Reprint all records below exactly. No images.
# # # # #
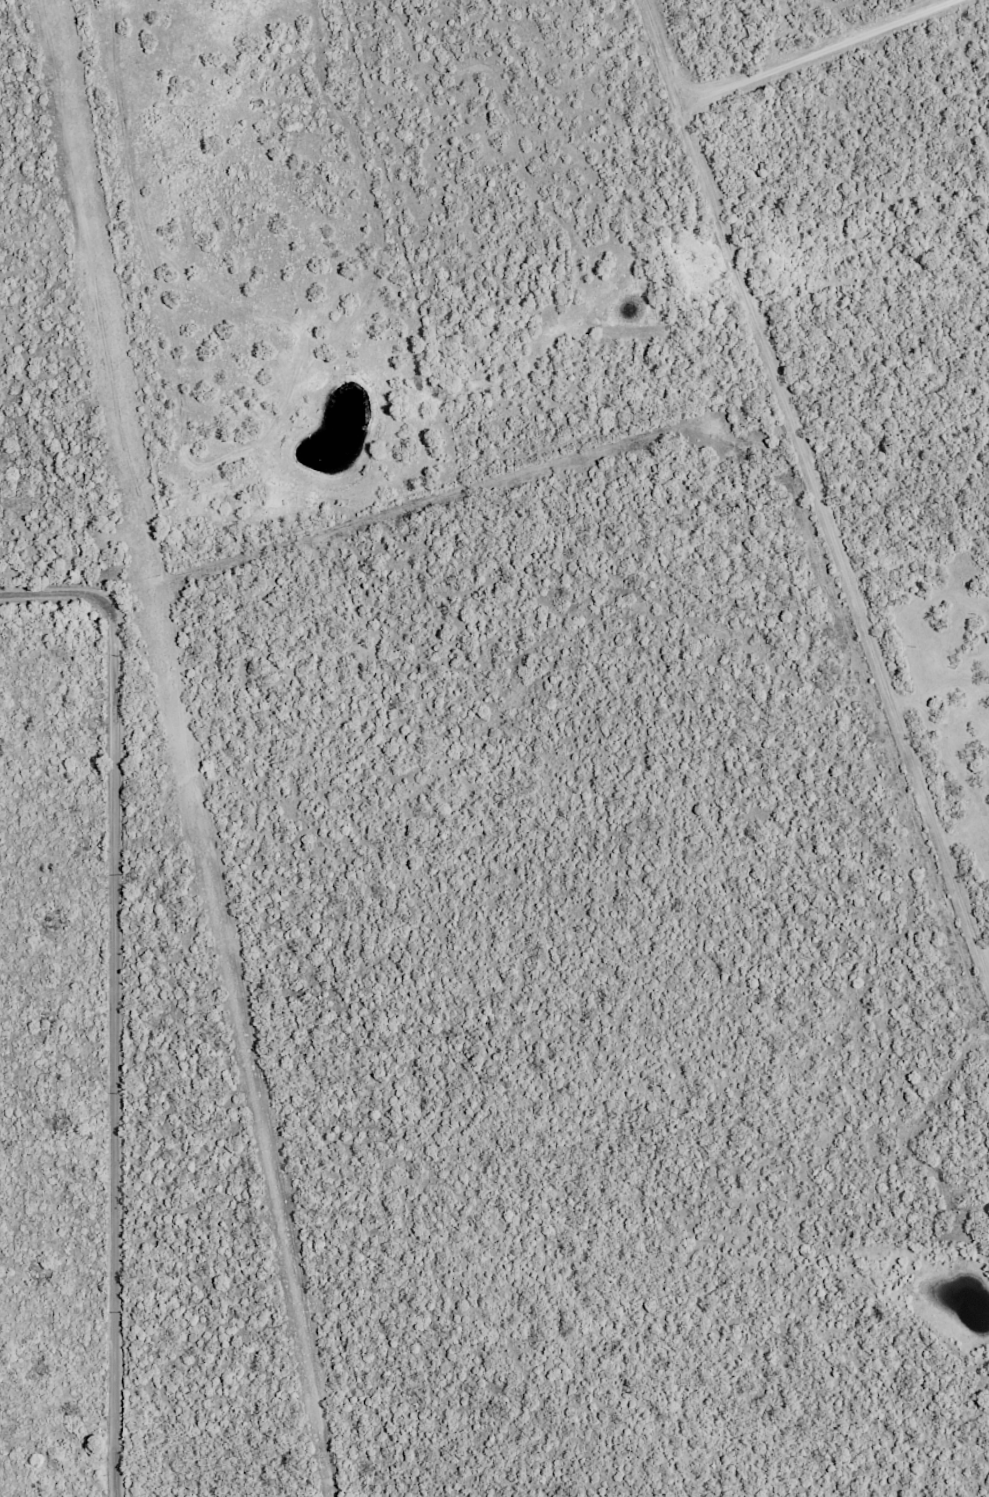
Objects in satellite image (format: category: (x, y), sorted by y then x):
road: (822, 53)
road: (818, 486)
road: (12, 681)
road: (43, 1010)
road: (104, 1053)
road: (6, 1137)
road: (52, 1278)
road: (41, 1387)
# # # # #
SOLUTION:
Objects in satellite image (format: category: (x, y), sorted by y then x):
road: (822, 53)
road: (818, 486)
road: (12, 681)
road: (43, 1010)
road: (104, 1053)
road: (6, 1137)
road: (52, 1278)
road: (41, 1387)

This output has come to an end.